Extracted records:
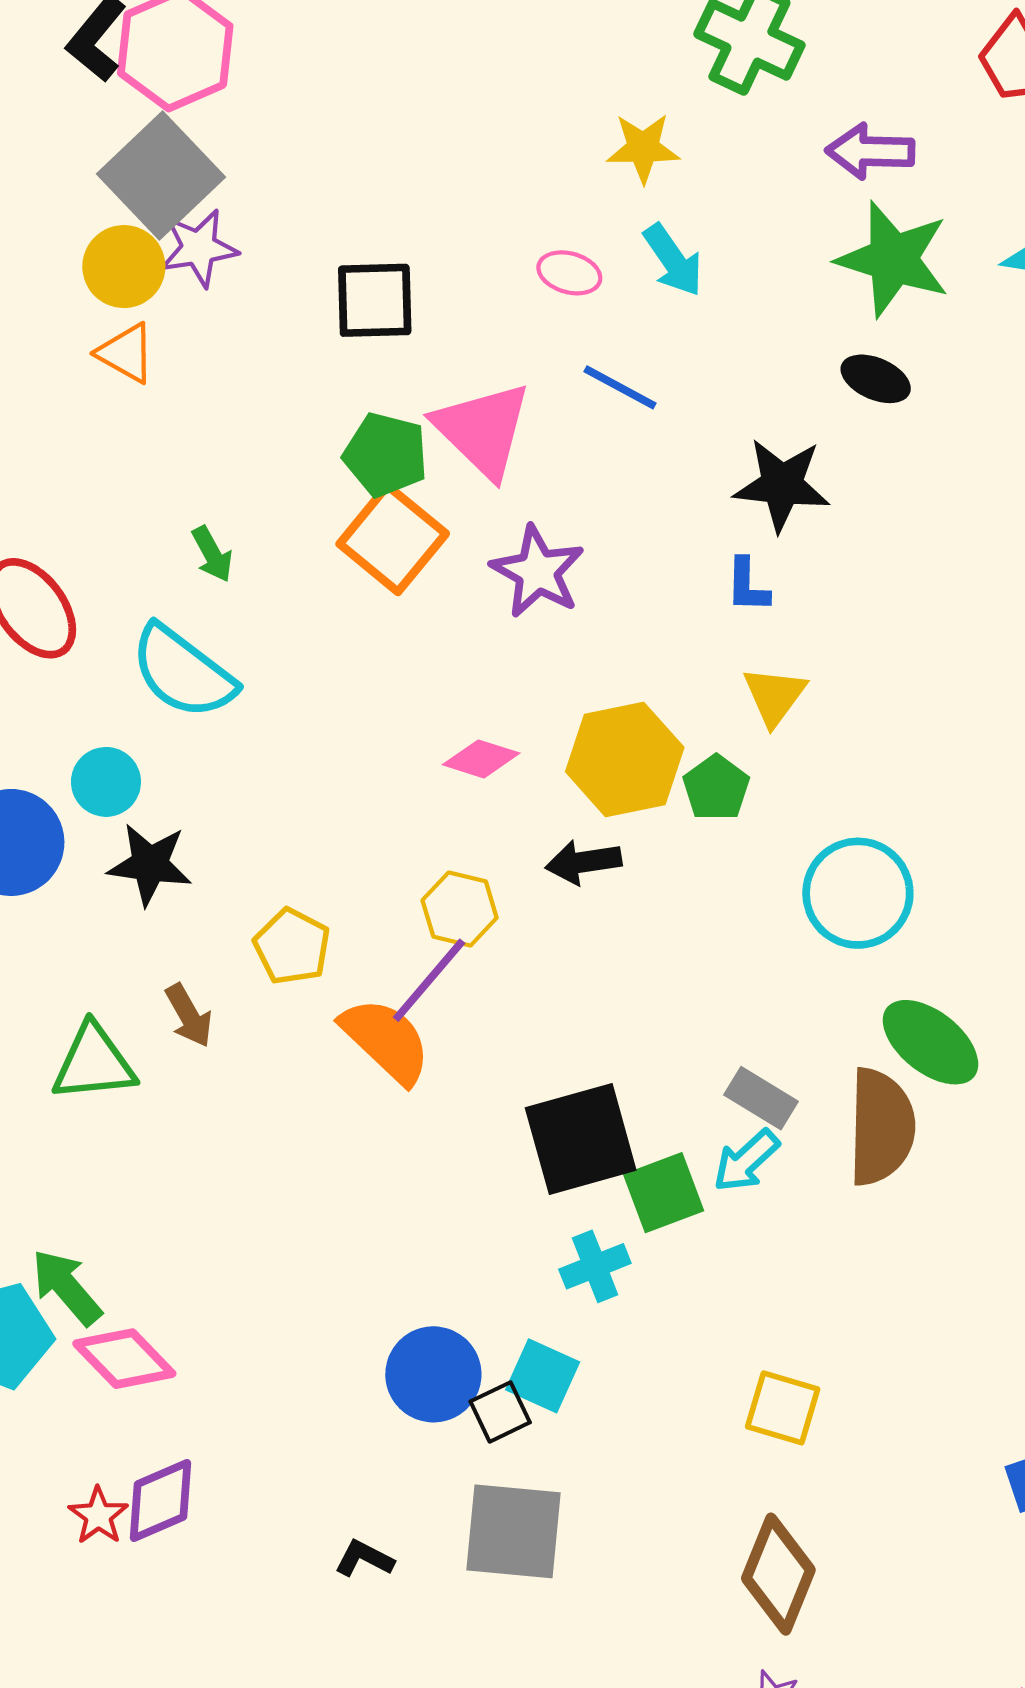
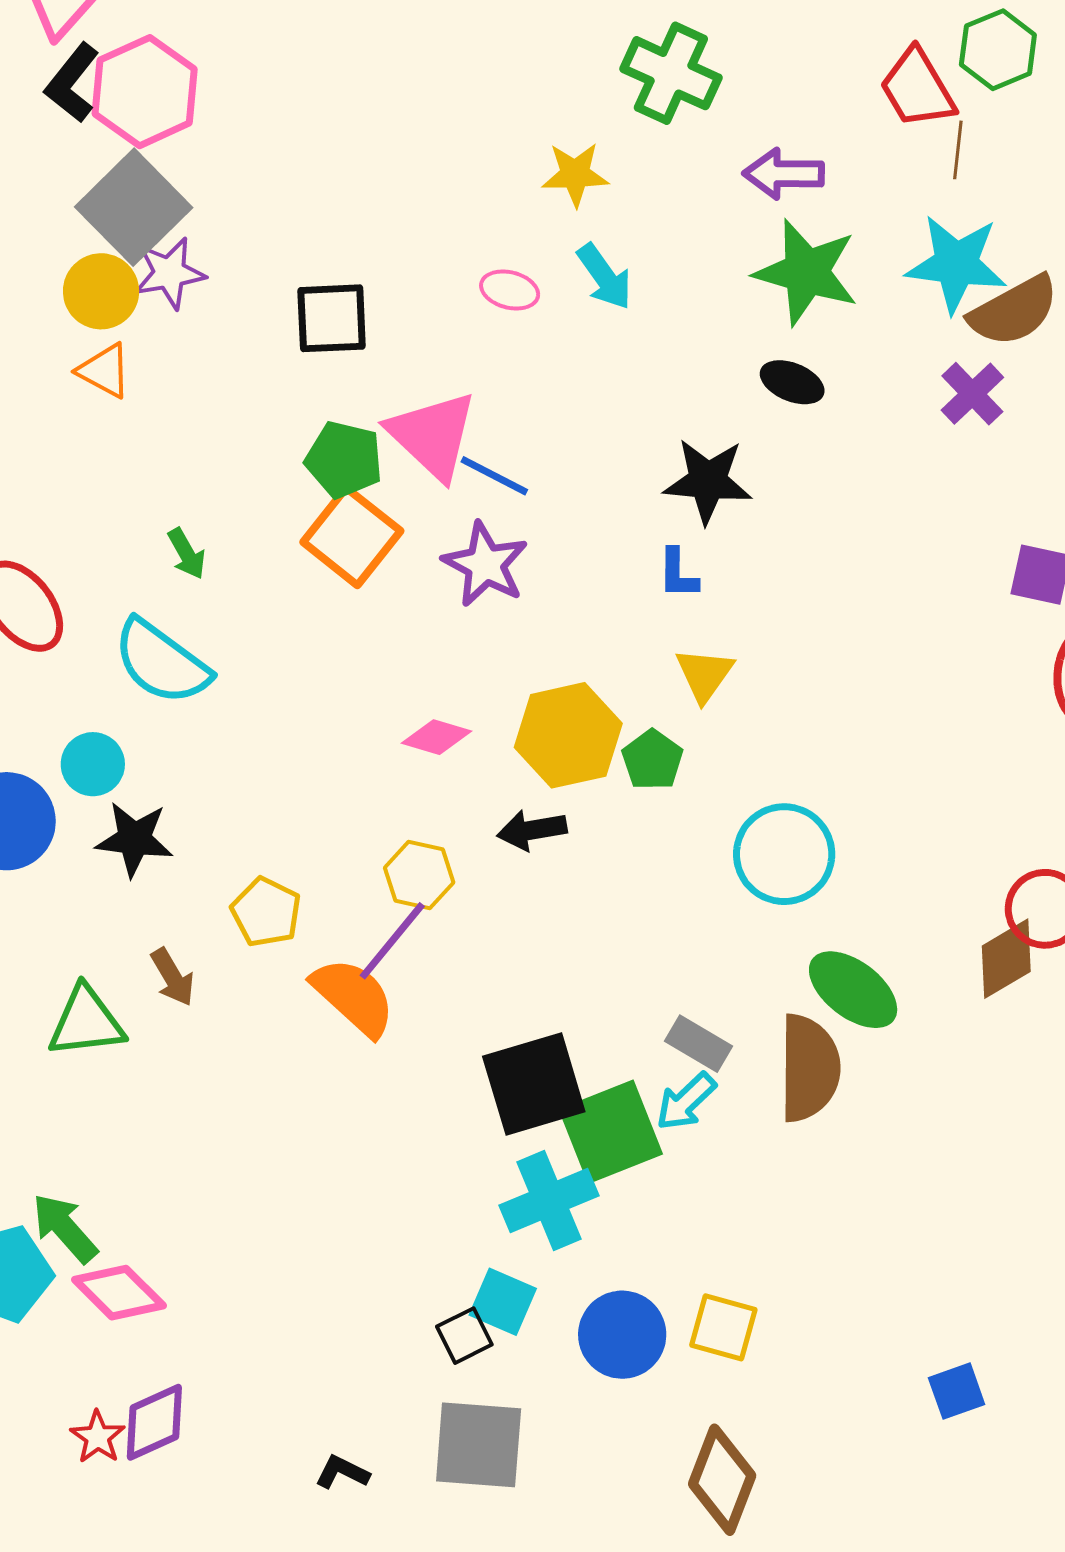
blue line: (620, 387) -> (494, 476), moved
green square: (664, 1193) -> (611, 1132), size x1.4
cyan cross: (595, 1266) -> (549, 1201), size x1.5
blue circle: (433, 1374) -> (622, 1335), moved

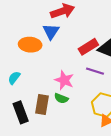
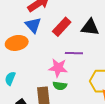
red rectangle: (88, 47) -> (62, 27), moved
purple line: (95, 71) -> (74, 53), moved

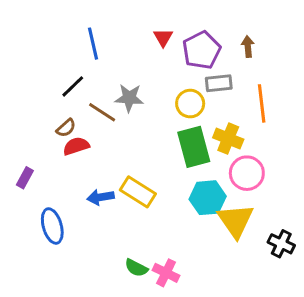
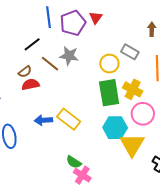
purple pentagon: (202, 50) -> (73, 23), moved
gray rectangle: (219, 83) -> (130, 52), turned 30
green semicircle: (136, 268) -> (74, 162), moved

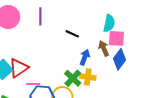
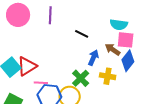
cyan semicircle: (109, 23) -> (119, 25), turned 84
brown arrow: (104, 48) -> (113, 49), turned -35
yellow cross: (88, 77) -> (108, 76), moved

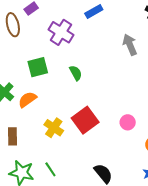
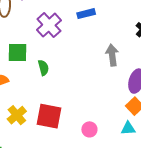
green semicircle: (76, 73) -> (43, 68), moved
red square: (85, 120) -> (49, 116), turned 32

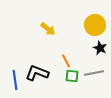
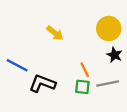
orange line: (66, 61) -> (85, 70), moved
blue line: (15, 80) -> (17, 65), moved, turned -54

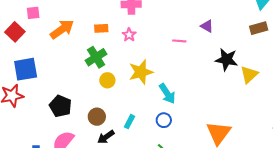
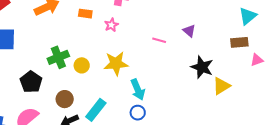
green cross: (96, 57) -> (58, 57), moved
blue circle: (164, 120) -> (138, 113), moved
cyan rectangle: (130, 122) -> (96, 110), size x1.6

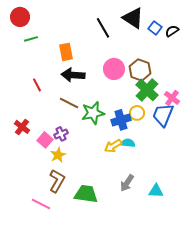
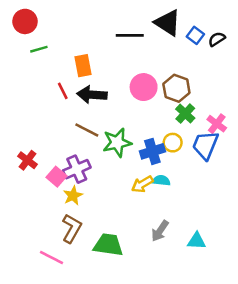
black line: (103, 28) -> (130, 35), turned -60
red line: (37, 85) -> (63, 91), moved
green cross: (147, 90) -> (185, 114), size x0.7
purple cross: (61, 134) -> (77, 169), size x1.5

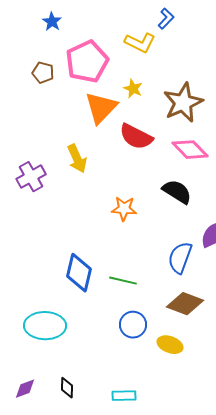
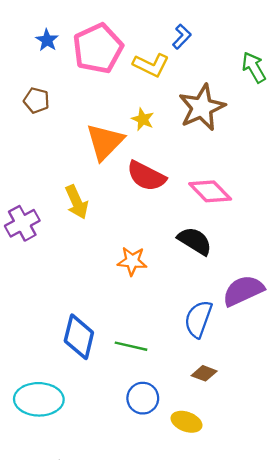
pink pentagon: (87, 62) -> (98, 48), moved
brown star: (183, 103) -> (202, 108), moved
brown diamond: (185, 304) -> (204, 373), size x0.6

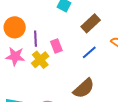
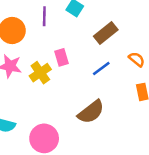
purple line: (35, 39) -> (44, 16), moved

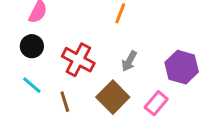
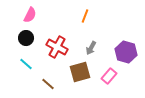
brown square: (113, 97) -> (80, 72), turned 30
brown line: (65, 102) -> (48, 84), moved, turned -32

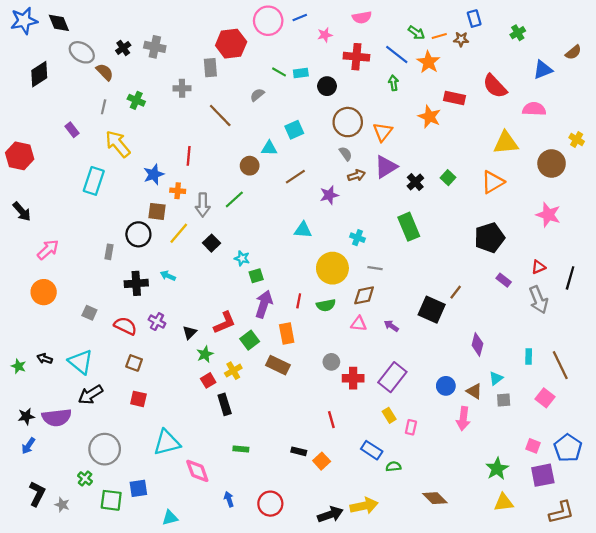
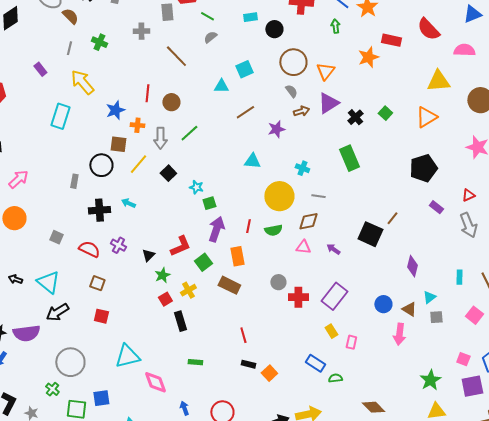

* [Brief]:
No pictures go in the copy. Set down all the data exactly.

* [Result of the exercise]:
blue line: (620, 387) -> (494, 476), moved
green square: (664, 1193) -> (611, 1132), size x1.4
cyan cross: (595, 1266) -> (549, 1201), size x1.5
blue circle: (433, 1374) -> (622, 1335), moved

red rectangle: (88, 47) -> (62, 27), moved
purple line: (95, 71) -> (74, 53), moved

purple pentagon: (202, 50) -> (73, 23), moved
gray rectangle: (219, 83) -> (130, 52), turned 30
green semicircle: (136, 268) -> (74, 162), moved

cyan semicircle: (109, 23) -> (119, 25), turned 84
brown arrow: (104, 48) -> (113, 49), turned -35
yellow cross: (88, 77) -> (108, 76), moved

green semicircle: (76, 73) -> (43, 68), moved
red square: (85, 120) -> (49, 116), turned 32

orange line: (66, 61) -> (85, 70), moved
blue line: (15, 80) -> (17, 65), moved, turned -54

green cross: (96, 57) -> (58, 57), moved
blue circle: (164, 120) -> (138, 113), moved
cyan rectangle: (130, 122) -> (96, 110), size x1.6

black line: (103, 28) -> (130, 35), turned -60
red line: (37, 85) -> (63, 91), moved
green cross: (147, 90) -> (185, 114), size x0.7
purple cross: (61, 134) -> (77, 169), size x1.5

pink pentagon: (87, 62) -> (98, 48), moved
brown star: (183, 103) -> (202, 108), moved
brown diamond: (185, 304) -> (204, 373), size x0.6

purple line: (35, 39) -> (44, 16), moved

brown square: (113, 97) -> (80, 72), turned 30
brown line: (65, 102) -> (48, 84), moved, turned -32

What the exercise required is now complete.